Directions: Every entry in the following data should be output exactly.
[Start of section]
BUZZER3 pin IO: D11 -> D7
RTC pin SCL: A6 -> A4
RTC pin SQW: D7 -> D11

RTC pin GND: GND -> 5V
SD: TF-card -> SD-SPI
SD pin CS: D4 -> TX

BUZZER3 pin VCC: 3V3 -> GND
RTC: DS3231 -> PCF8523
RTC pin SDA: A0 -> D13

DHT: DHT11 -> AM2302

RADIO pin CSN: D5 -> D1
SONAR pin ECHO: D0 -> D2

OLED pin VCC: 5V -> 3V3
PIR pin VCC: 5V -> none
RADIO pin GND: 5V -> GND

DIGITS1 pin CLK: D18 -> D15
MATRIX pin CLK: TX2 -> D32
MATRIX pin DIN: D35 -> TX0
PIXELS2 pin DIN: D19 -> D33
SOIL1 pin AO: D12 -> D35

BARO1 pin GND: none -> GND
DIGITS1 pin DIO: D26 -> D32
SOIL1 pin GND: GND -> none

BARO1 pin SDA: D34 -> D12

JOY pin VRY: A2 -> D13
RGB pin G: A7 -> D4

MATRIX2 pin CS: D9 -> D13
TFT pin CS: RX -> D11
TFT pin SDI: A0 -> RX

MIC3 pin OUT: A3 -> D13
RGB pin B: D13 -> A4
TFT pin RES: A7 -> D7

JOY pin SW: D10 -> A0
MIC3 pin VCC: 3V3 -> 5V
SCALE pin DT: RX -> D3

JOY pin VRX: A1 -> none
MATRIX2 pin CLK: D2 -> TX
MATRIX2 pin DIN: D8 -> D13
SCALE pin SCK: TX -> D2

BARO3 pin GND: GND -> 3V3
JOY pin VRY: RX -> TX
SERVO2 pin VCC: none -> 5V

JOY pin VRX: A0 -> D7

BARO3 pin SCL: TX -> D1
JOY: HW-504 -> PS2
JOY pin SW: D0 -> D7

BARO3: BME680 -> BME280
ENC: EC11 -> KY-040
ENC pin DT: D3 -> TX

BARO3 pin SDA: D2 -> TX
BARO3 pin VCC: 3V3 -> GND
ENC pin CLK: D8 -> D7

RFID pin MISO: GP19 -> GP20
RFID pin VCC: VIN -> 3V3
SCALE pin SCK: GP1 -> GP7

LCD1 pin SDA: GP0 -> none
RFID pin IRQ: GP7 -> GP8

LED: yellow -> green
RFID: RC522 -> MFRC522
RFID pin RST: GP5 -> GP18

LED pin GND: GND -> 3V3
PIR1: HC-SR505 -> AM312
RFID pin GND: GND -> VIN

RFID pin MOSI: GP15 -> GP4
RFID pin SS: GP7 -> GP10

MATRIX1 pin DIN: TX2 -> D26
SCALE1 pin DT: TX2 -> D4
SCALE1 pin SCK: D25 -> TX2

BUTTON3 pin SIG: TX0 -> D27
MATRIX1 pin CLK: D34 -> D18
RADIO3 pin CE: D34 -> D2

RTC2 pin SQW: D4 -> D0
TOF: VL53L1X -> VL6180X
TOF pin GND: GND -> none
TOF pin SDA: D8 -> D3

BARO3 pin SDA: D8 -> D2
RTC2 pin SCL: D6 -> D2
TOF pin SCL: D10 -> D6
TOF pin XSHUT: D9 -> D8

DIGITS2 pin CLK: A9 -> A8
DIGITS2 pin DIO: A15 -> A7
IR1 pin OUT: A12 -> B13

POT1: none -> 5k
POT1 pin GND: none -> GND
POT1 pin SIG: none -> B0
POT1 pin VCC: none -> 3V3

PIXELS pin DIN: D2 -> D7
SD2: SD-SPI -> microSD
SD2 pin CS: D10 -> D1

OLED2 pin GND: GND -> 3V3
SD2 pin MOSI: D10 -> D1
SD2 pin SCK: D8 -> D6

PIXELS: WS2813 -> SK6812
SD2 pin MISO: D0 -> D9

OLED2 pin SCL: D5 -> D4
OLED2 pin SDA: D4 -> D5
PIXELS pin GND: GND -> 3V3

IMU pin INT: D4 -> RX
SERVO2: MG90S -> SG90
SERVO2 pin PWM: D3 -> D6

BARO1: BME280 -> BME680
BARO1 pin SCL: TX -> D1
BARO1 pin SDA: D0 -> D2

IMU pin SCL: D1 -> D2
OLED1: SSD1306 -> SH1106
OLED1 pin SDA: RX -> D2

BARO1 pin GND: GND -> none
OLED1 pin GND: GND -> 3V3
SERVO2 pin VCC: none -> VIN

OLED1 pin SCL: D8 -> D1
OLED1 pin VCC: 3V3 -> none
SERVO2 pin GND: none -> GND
[End of section]
Answer to this exercise:
BUZZER3 pin IO: D11 -> D7
RTC pin SCL: A6 -> A4
RTC pin SQW: D7 -> D11

RTC pin GND: GND -> 5V
SD: TF-card -> SD-SPI
SD pin CS: D4 -> TX

BUZZER3 pin VCC: 3V3 -> GND
RTC: DS3231 -> PCF8523
RTC pin SDA: A0 -> D13

DHT: DHT11 -> AM2302

RADIO pin CSN: D5 -> D1
SONAR pin ECHO: D0 -> D2

OLED pin VCC: 5V -> 3V3
PIR pin VCC: 5V -> none
RADIO pin GND: 5V -> GND

DIGITS1 pin CLK: D18 -> D15
MATRIX pin CLK: TX2 -> D32
MATRIX pin DIN: D35 -> TX0
PIXELS2 pin DIN: D19 -> D33
SOIL1 pin AO: D12 -> D35

BARO1 pin GND: none -> GND
DIGITS1 pin DIO: D26 -> D32
SOIL1 pin GND: GND -> none

BARO1 pin SDA: D34 -> D12

JOY pin VRY: A2 -> D13
RGB pin G: A7 -> D4

MATRIX2 pin CS: D9 -> D13
TFT pin CS: RX -> D11
TFT pin SDI: A0 -> RX

MIC3 pin OUT: A3 -> D13
RGB pin B: D13 -> A4
TFT pin RES: A7 -> D7

JOY pin SW: D10 -> A0
MIC3 pin VCC: 3V3 -> 5V
SCALE pin DT: RX -> D3

JOY pin VRX: A1 -> none
MATRIX2 pin CLK: D2 -> TX
MATRIX2 pin DIN: D8 -> D13
SCALE pin SCK: TX -> D2

BARO3 pin GND: GND -> 3V3
JOY pin VRY: RX -> TX
SERVO2 pin VCC: none -> 5V

JOY pin VRX: A0 -> D7

BARO3 pin SCL: TX -> D1
JOY: HW-504 -> PS2
JOY pin SW: D0 -> D7

BARO3: BME680 -> BME280
ENC: EC11 -> KY-040
ENC pin DT: D3 -> TX

BARO3 pin SDA: D2 -> TX
BARO3 pin VCC: 3V3 -> GND
ENC pin CLK: D8 -> D7

RFID pin MISO: GP19 -> GP20
RFID pin VCC: VIN -> 3V3
SCALE pin SCK: GP1 -> GP7

LCD1 pin SDA: GP0 -> none
RFID pin IRQ: GP7 -> GP8

LED: yellow -> green
RFID: RC522 -> MFRC522
RFID pin RST: GP5 -> GP18

LED pin GND: GND -> 3V3
PIR1: HC-SR505 -> AM312
RFID pin GND: GND -> VIN

RFID pin MOSI: GP15 -> GP4
RFID pin SS: GP7 -> GP10

MATRIX1 pin DIN: TX2 -> D26
SCALE1 pin DT: TX2 -> D4
SCALE1 pin SCK: D25 -> TX2

BUTTON3 pin SIG: TX0 -> D27
MATRIX1 pin CLK: D34 -> D18
RADIO3 pin CE: D34 -> D2

RTC2 pin SQW: D4 -> D0
TOF: VL53L1X -> VL6180X
TOF pin GND: GND -> none
TOF pin SDA: D8 -> D3

BARO3 pin SDA: D8 -> D2
RTC2 pin SCL: D6 -> D2
TOF pin SCL: D10 -> D6
TOF pin XSHUT: D9 -> D8

DIGITS2 pin CLK: A9 -> A8
DIGITS2 pin DIO: A15 -> A7
IR1 pin OUT: A12 -> B13

POT1: none -> 5k
POT1 pin GND: none -> GND
POT1 pin SIG: none -> B0
POT1 pin VCC: none -> 3V3

PIXELS pin DIN: D2 -> D7
SD2: SD-SPI -> microSD
SD2 pin CS: D10 -> D1

OLED2 pin GND: GND -> 3V3
SD2 pin MOSI: D10 -> D1
SD2 pin SCK: D8 -> D6

PIXELS: WS2813 -> SK6812
SD2 pin MISO: D0 -> D9

OLED2 pin SCL: D5 -> D4
OLED2 pin SDA: D4 -> D5
PIXELS pin GND: GND -> 3V3

IMU pin INT: D4 -> RX
SERVO2: MG90S -> SG90
SERVO2 pin PWM: D3 -> D6

BARO1: BME280 -> BME680
BARO1 pin SCL: TX -> D1
BARO1 pin SDA: D0 -> D2

IMU pin SCL: D1 -> D2
OLED1: SSD1306 -> SH1106
OLED1 pin SDA: RX -> D2

BARO1 pin GND: GND -> none
OLED1 pin GND: GND -> 3V3
SERVO2 pin VCC: none -> VIN

OLED1 pin SCL: D8 -> D1
OLED1 pin VCC: 3V3 -> none
SERVO2 pin GND: none -> GND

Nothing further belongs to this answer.